[Dataset items]

————

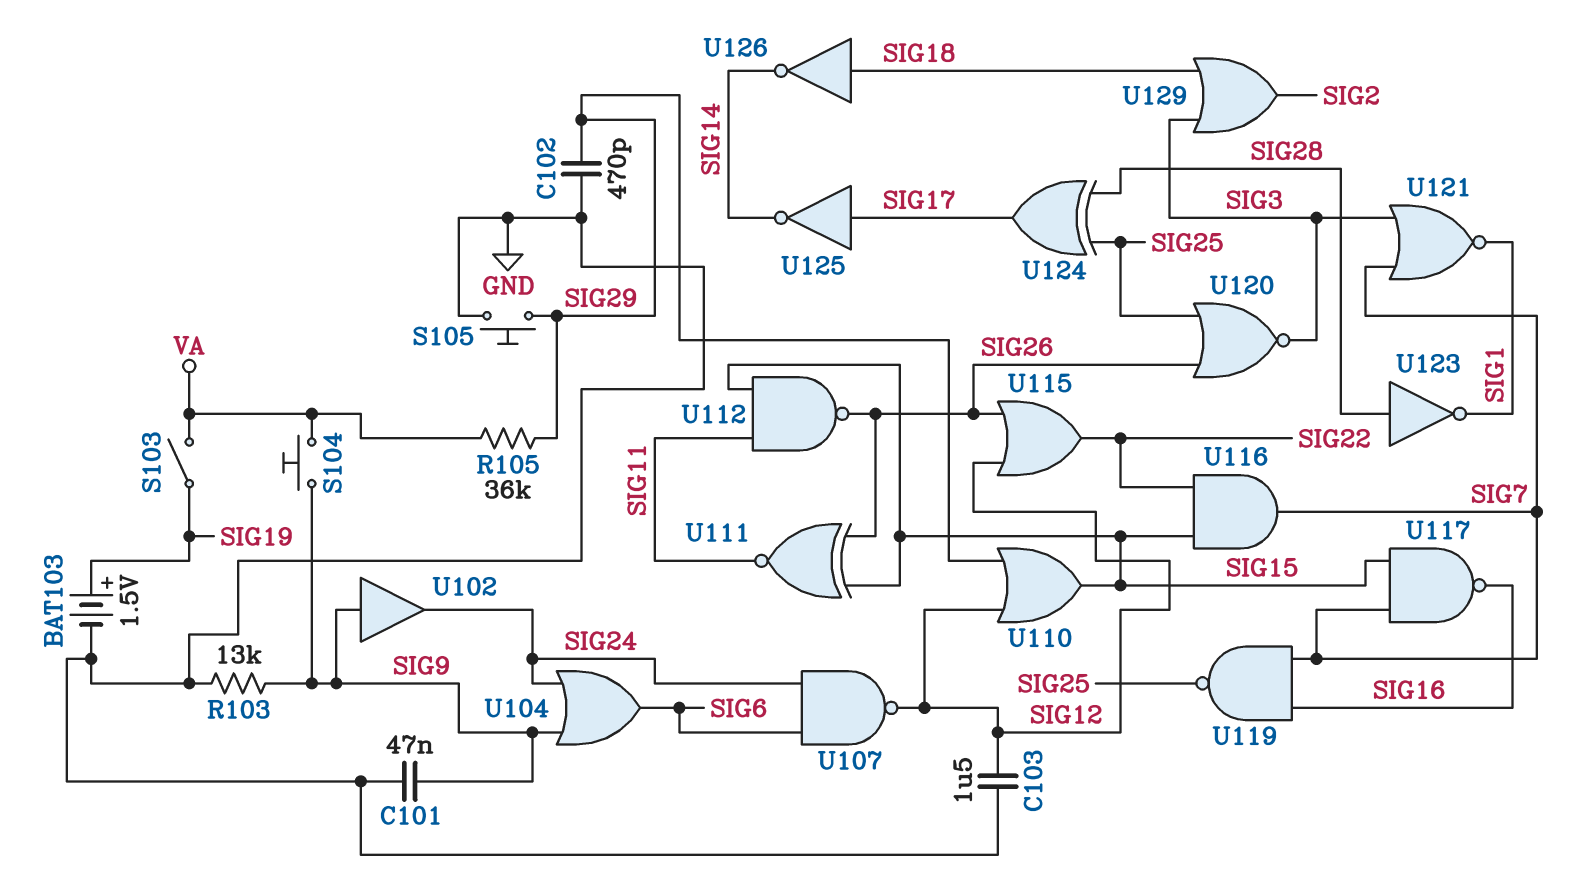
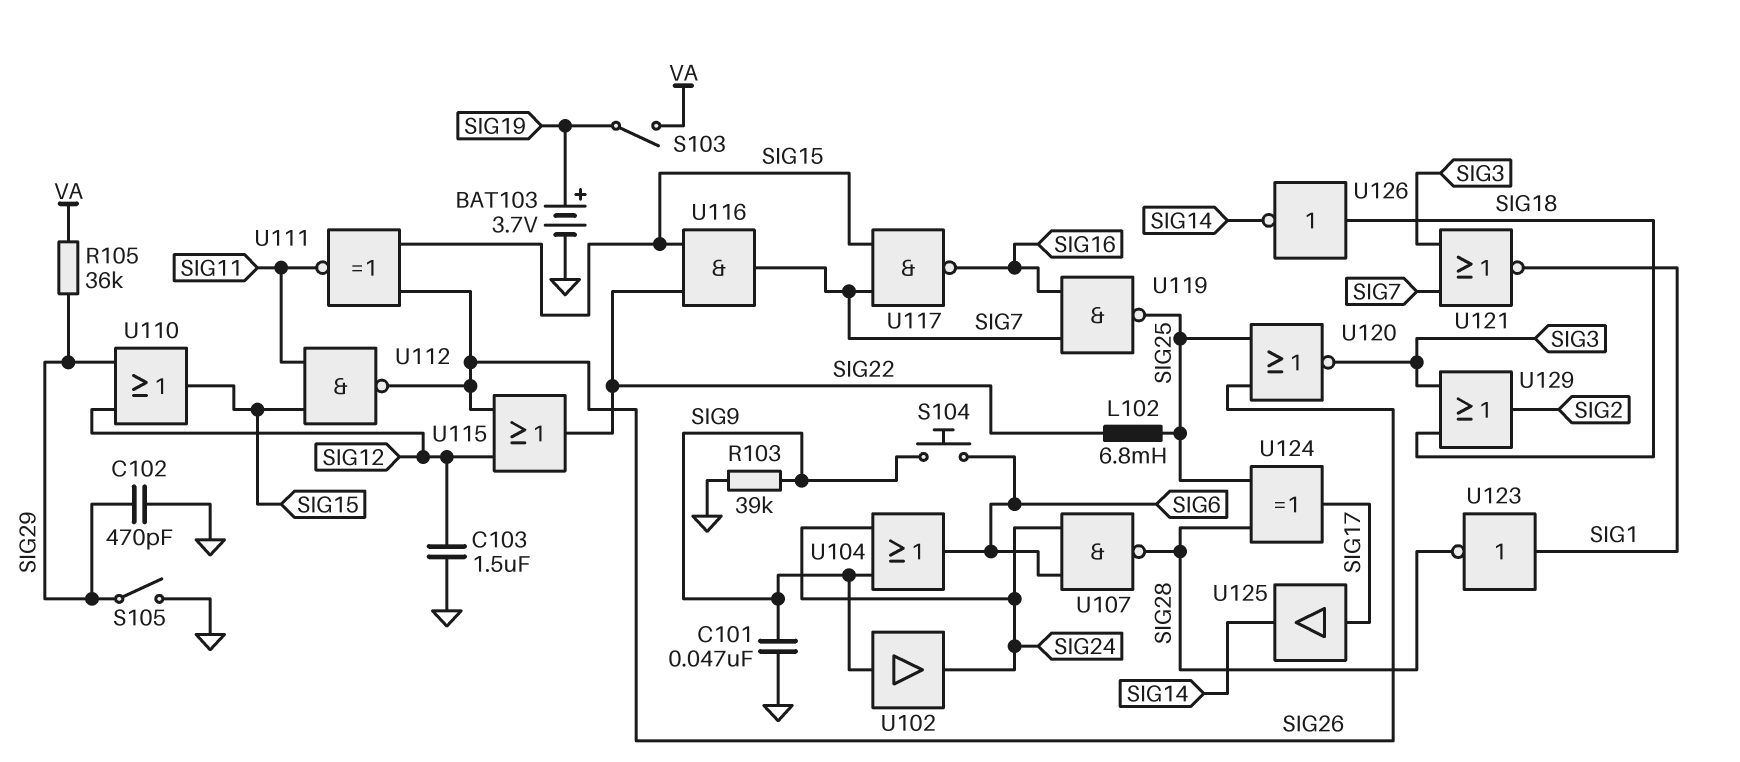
BAT103: 1.5V (plus SIG19, minus GND) -> 3.7V (plus SIG19, minus GND)
L102: none -> 6.8mH (SIG22, SIG25)
R103: 13k (GND, SIG9) -> 39k (GND, SIG9)
S104: button (SIG9, VA) -> button (SIG6, SIG9)
S105: button (GND, SIG29) -> switch (GND, SIG29)
U107: NAND (in SIG6, in SIG24, out SIG12) -> NAND (in SIG6, in SIG24, out SIG28)
U123: NOT (in SIG28, out SIG1) -> NOT (in SIG1, out SIG28)
U125: NOT (in SIG17, out SIG14) -> buffer (in SIG17, out SIG14)

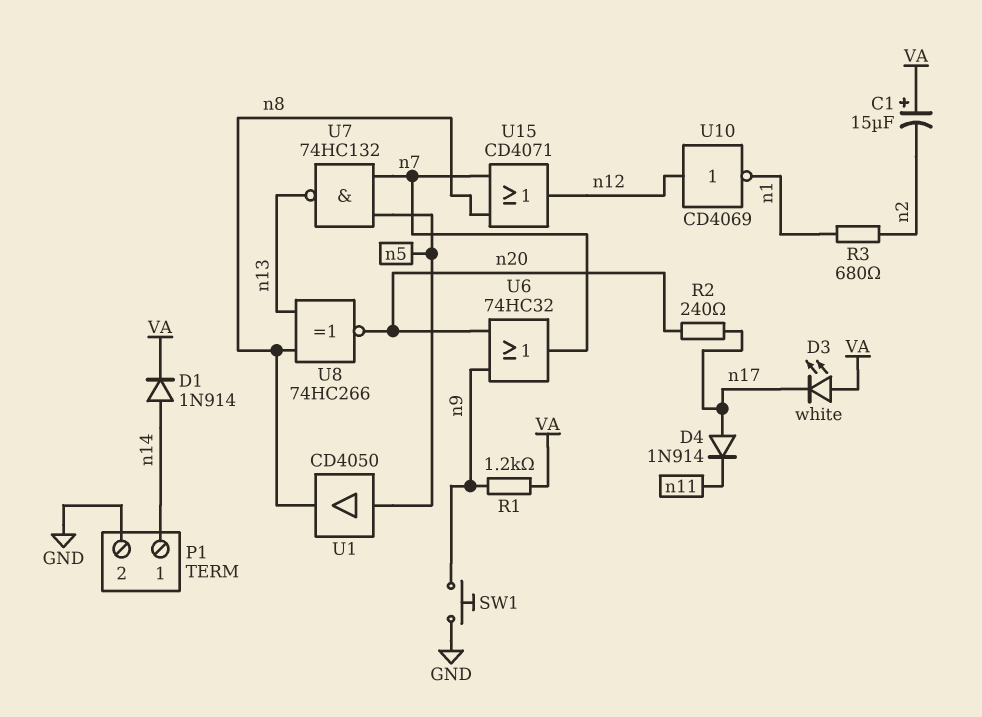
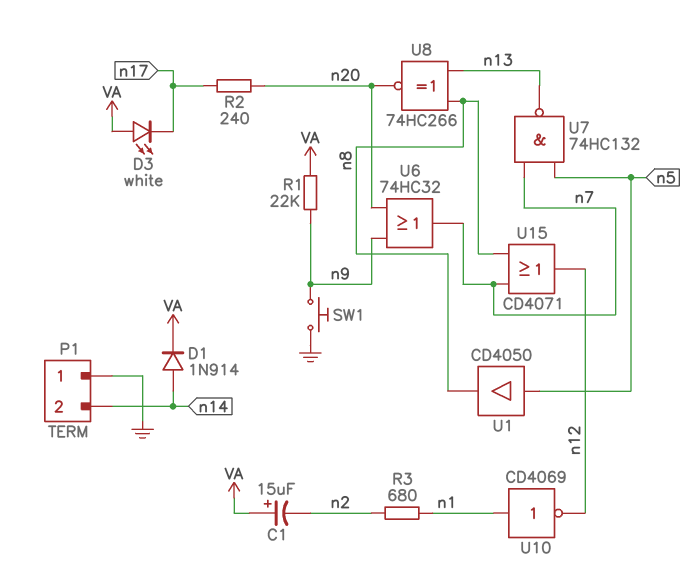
D4: diode 1N914 (A n17, K n11) -> none
P1 pin 1: n14 -> GND
P1 pin 2: GND -> n14
R1: 1.2k (VA, n9) -> 22k (VA, n9)
U10: NOT CD4069 (in n12, out n1) -> NOT CD4069 (in n1, out n12)

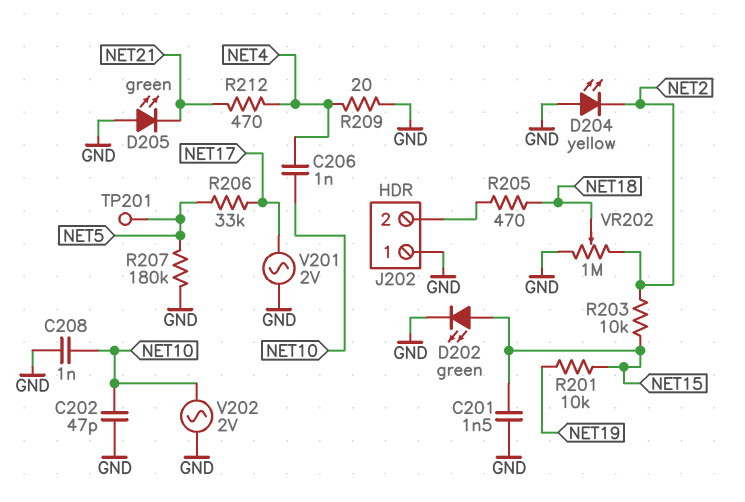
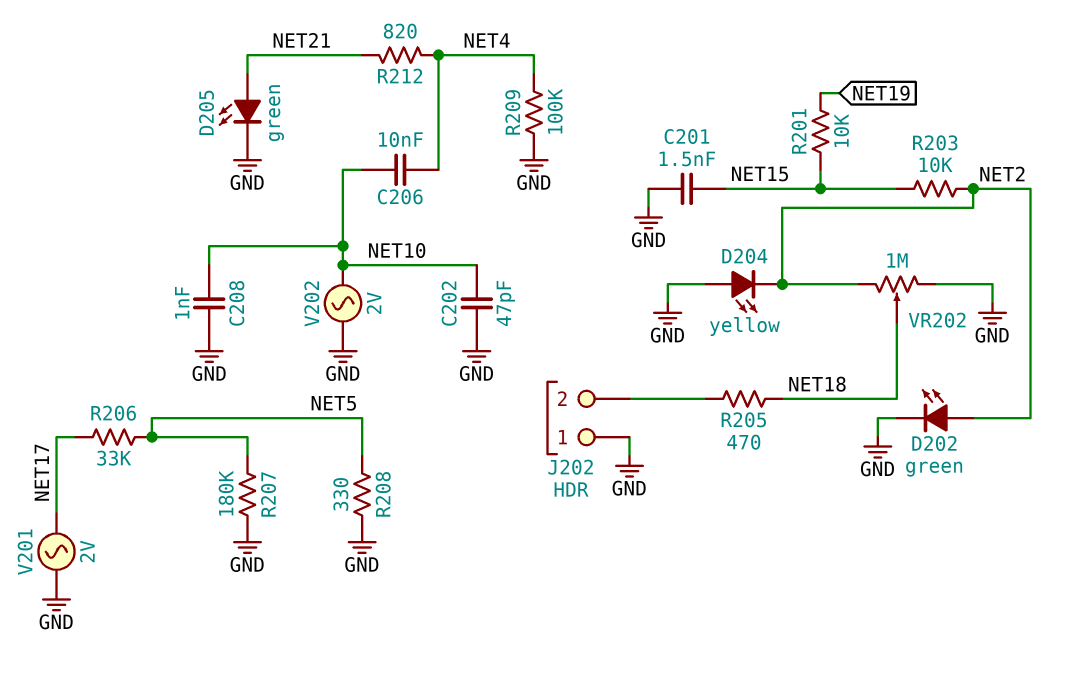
C206: 1nF (NET4, NET10) -> 10nF (NET4, NET10)
D202: LED green (A NET15, K GND) -> LED green (A NET2, K GND)
D205: LED green (A GND, K NET21) -> LED green (A NET21, K GND)
R208: none -> 330 (GND, NET5)
R209: 20 (GND, NET4) -> 100k (GND, NET4)
R212: 470 (NET4, NET21) -> 820 (NET4, NET21)
TP201: test point (NET5) -> none

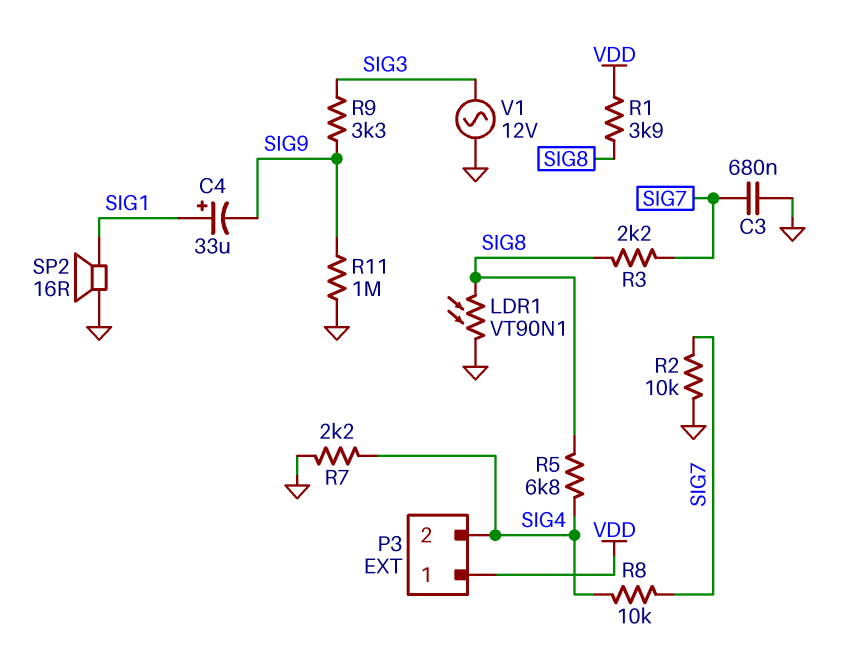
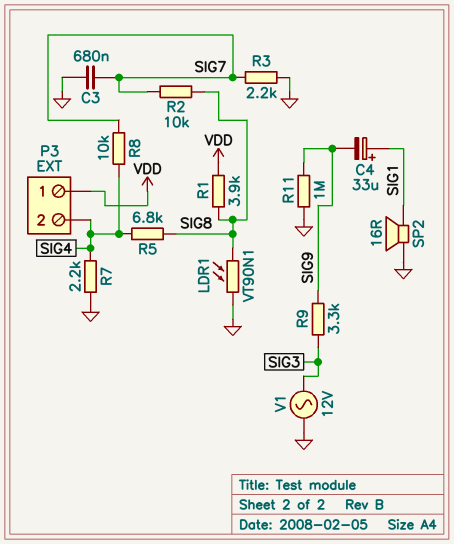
R2: 10k (GND, SIG7) -> 10k (SIG7, SIG8)
R3: 2.2k (SIG7, SIG8) -> 2.2k (GND, SIG7)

————

The problem: Restate the records above word for word. Skip every picture.

Written solution:
BAT103: 1.5V (plus SIG19, minus GND) -> 3.7V (plus SIG19, minus GND)
L102: none -> 6.8mH (SIG22, SIG25)
R103: 13k (GND, SIG9) -> 39k (GND, SIG9)
S104: button (SIG9, VA) -> button (SIG6, SIG9)
S105: button (GND, SIG29) -> switch (GND, SIG29)
U107: NAND (in SIG6, in SIG24, out SIG12) -> NAND (in SIG6, in SIG24, out SIG28)
U123: NOT (in SIG28, out SIG1) -> NOT (in SIG1, out SIG28)
U125: NOT (in SIG17, out SIG14) -> buffer (in SIG17, out SIG14)

D4: diode 1N914 (A n17, K n11) -> none
P1 pin 1: n14 -> GND
P1 pin 2: GND -> n14
R1: 1.2k (VA, n9) -> 22k (VA, n9)
U10: NOT CD4069 (in n12, out n1) -> NOT CD4069 (in n1, out n12)

C206: 1nF (NET4, NET10) -> 10nF (NET4, NET10)
D202: LED green (A NET15, K GND) -> LED green (A NET2, K GND)
D205: LED green (A GND, K NET21) -> LED green (A NET21, K GND)
R208: none -> 330 (GND, NET5)
R209: 20 (GND, NET4) -> 100k (GND, NET4)
R212: 470 (NET4, NET21) -> 820 (NET4, NET21)
TP201: test point (NET5) -> none

R2: 10k (GND, SIG7) -> 10k (SIG7, SIG8)
R3: 2.2k (SIG7, SIG8) -> 2.2k (GND, SIG7)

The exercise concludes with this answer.